AIM OF THE TASK:
Below are the entries. Print only the lines starting at the one with "green cross: (64, 43) -> (32, 15), moved" and ending at the one with "gray star: (401, 54) -> (662, 89), size x1.8", exactly, with no pictures.

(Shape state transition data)
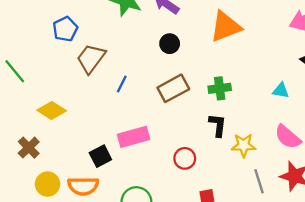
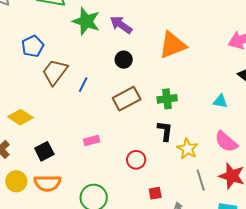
blue line: (122, 84) -> (83, 85), moved
pink rectangle: (134, 137) -> (92, 141), size x0.6
yellow star: (244, 145) -> (187, 149), turned 30
black square: (100, 156) -> (44, 151), moved

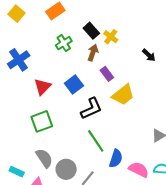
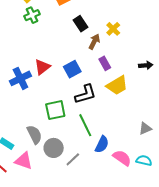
black rectangle: (91, 31) -> (81, 24), moved
green cross: (64, 43) -> (32, 15), moved
black arrow: (149, 55) -> (146, 65), moved, turned -56
blue cross: (19, 60) -> (20, 78), moved
green square: (42, 121) -> (55, 110), moved

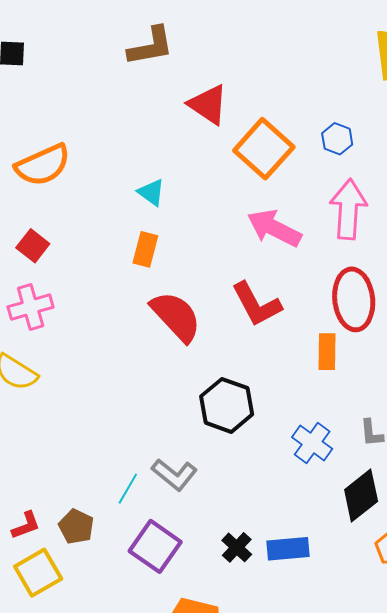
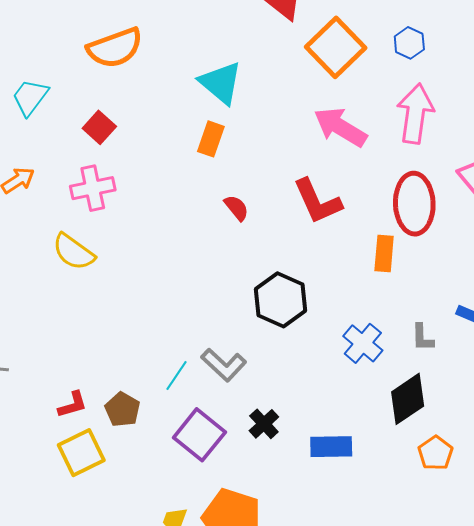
cyan triangle: (151, 192) -> (221, 83), size x1.6
red semicircle: (176, 316) -> (236, 208), size x0.5
black cross: (237, 547) -> (264, 424), moved

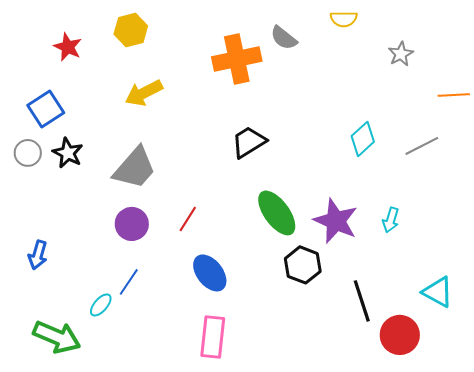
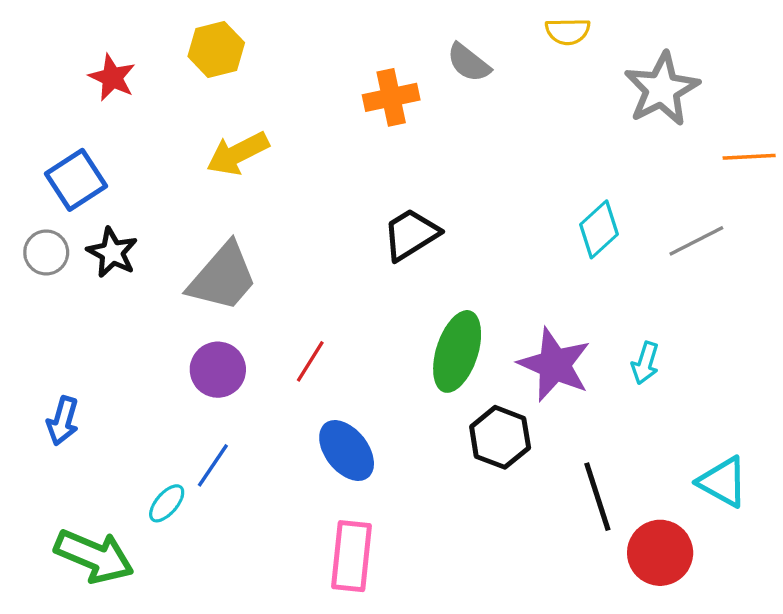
gray star: (401, 54) -> (662, 89), size x1.8
orange cross: (237, 59) -> (391, 97), size x0.7
green ellipse: (277, 213) -> (457, 351), turned 54

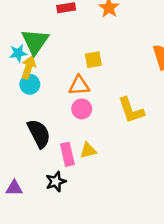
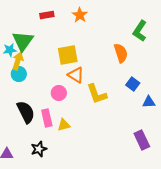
yellow square: (93, 60) -> (68, 55), size x1.5
orange triangle: (79, 86) -> (76, 75), moved, turned 36
pink rectangle: (67, 154) -> (47, 118), moved

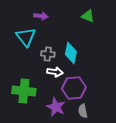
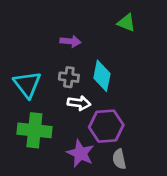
purple arrow: (41, 16) -> (70, 41), moved
cyan triangle: (26, 37) -> (27, 84), moved

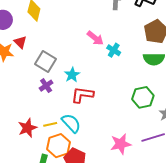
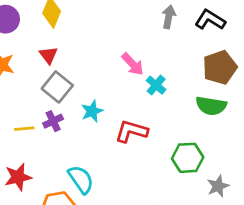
red triangle: (20, 42) -> (48, 55), moved
red L-shape: (82, 95) -> (131, 131), moved
yellow line: (50, 124) -> (24, 129), moved

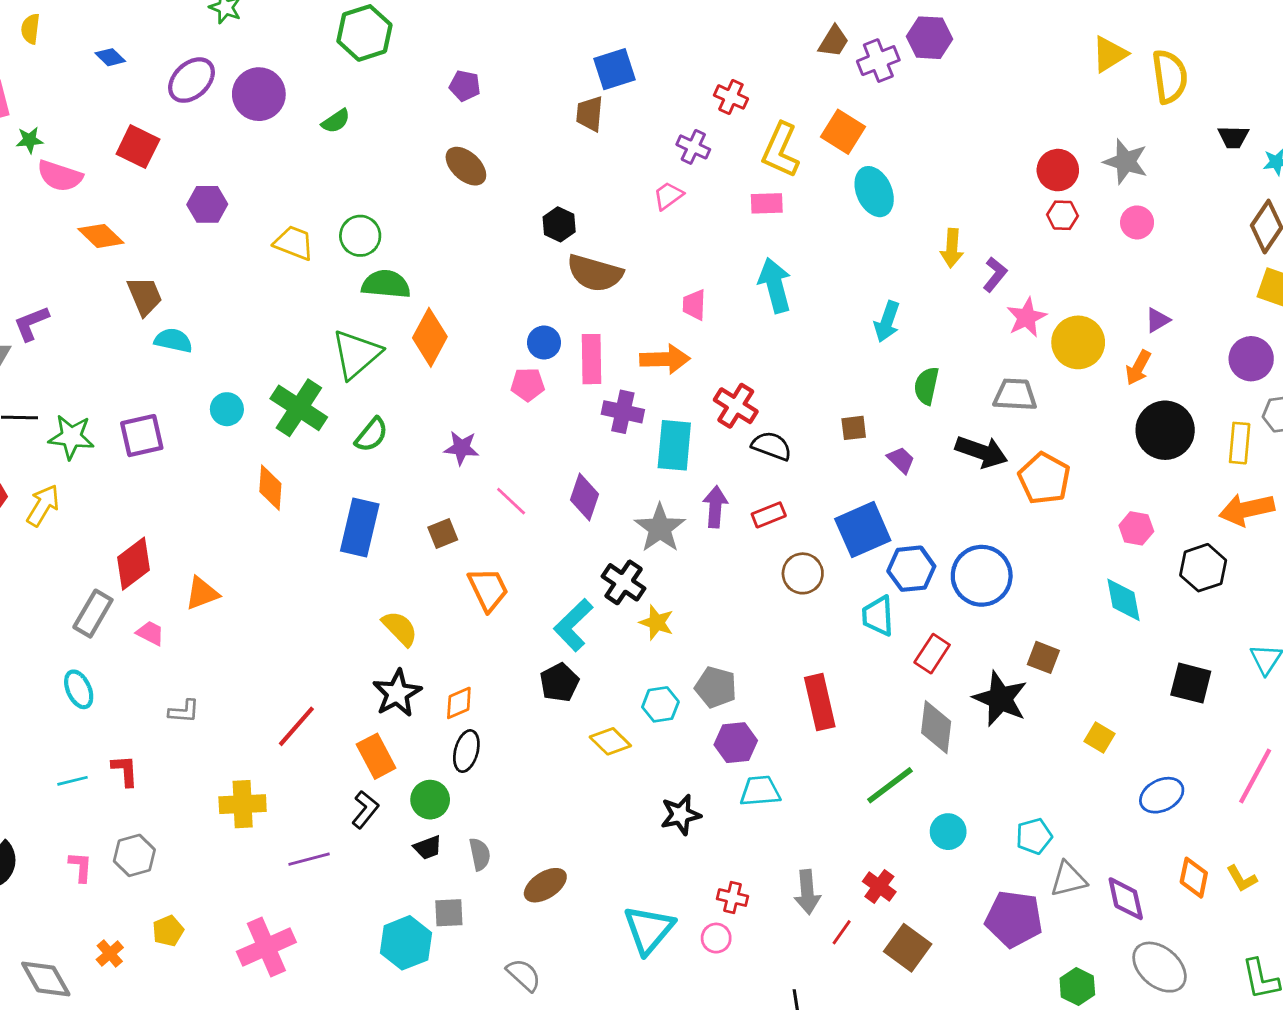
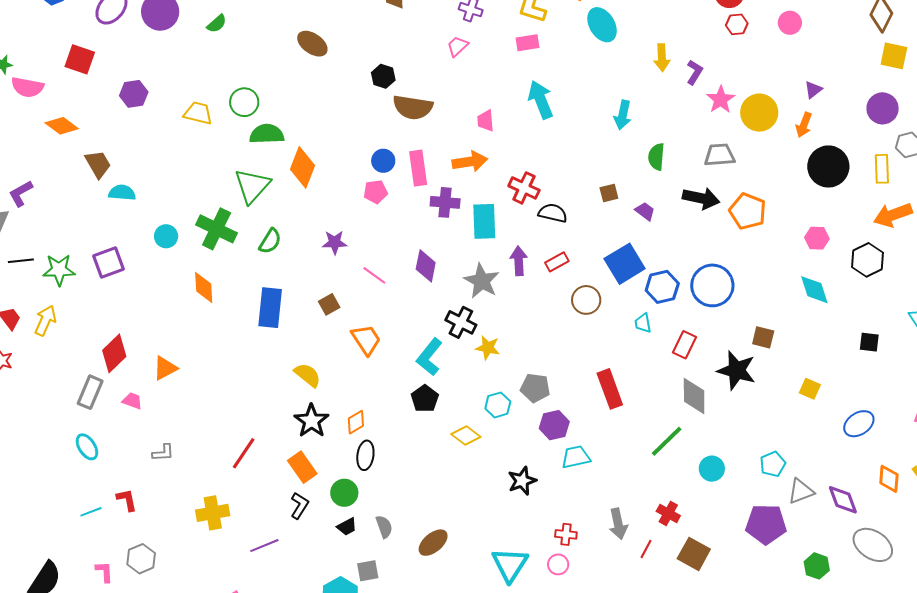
cyan trapezoid: (878, 616) -> (643, 323), size x0.7
black square: (1191, 683) -> (869, 342), size x0.7

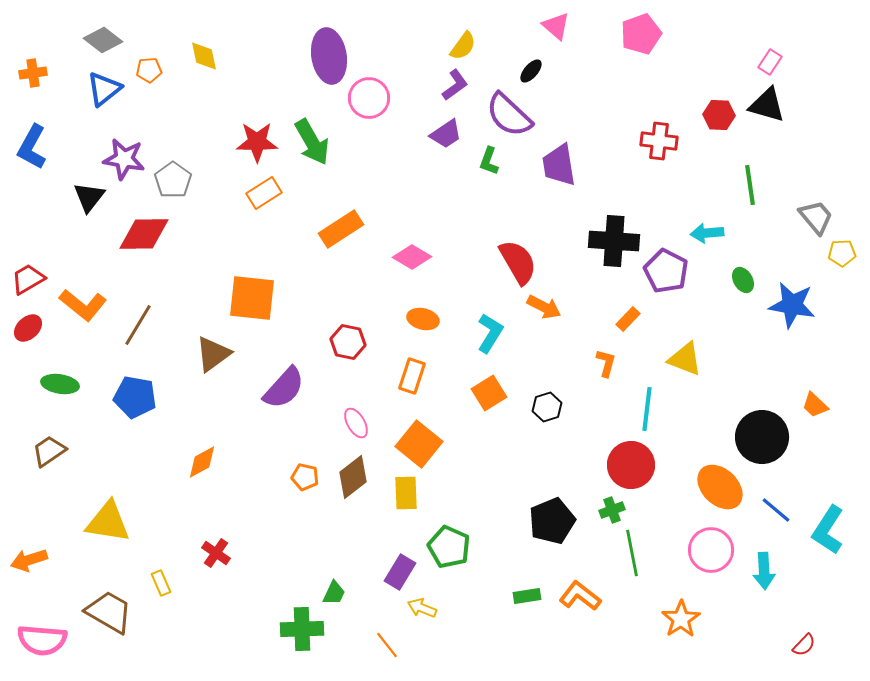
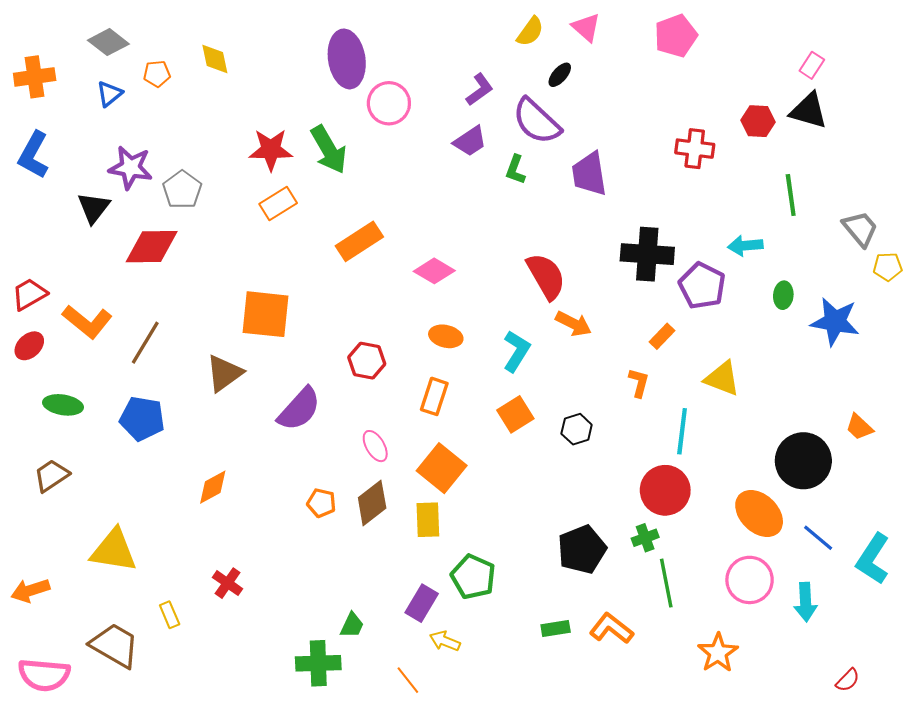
yellow semicircle: (463, 46) -> (530, 32), moved
orange cross: (33, 73) -> (35, 77), size x1.4
blue triangle: (104, 89) -> (109, 94), size x0.7
green ellipse: (743, 280) -> (783, 295), turned 35

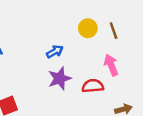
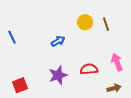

RESPONSE TO THIS EXERCISE:
green cross: (64, 43) -> (32, 15), moved
black arrow: (149, 55) -> (146, 65), moved, turned -56
blue cross: (19, 60) -> (20, 78), moved
green square: (42, 121) -> (55, 110), moved

cyan triangle: (151, 192) -> (221, 83), size x1.6
red semicircle: (176, 316) -> (236, 208), size x0.5
black cross: (237, 547) -> (264, 424), moved

gray star: (401, 54) -> (662, 89), size x1.8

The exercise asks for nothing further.